**TASK ITEM:** Some lines in the material below hold the word "bottle". Copy all of them.

**STORED DATA:**
+===+
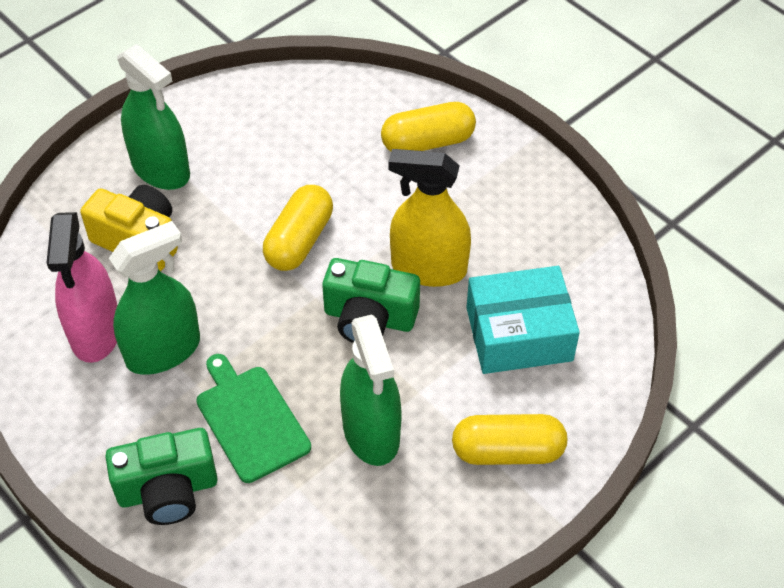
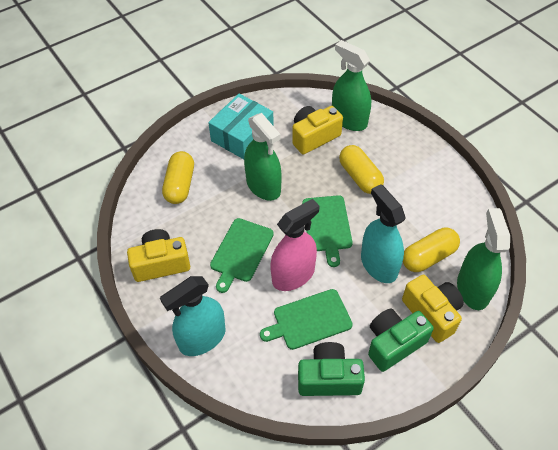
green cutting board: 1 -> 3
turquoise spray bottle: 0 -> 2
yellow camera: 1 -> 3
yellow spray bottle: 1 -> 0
+===+
**SOLUTION TO THE EXERCISE:**
turquoise spray bottle: 0 -> 2
yellow spray bottle: 1 -> 0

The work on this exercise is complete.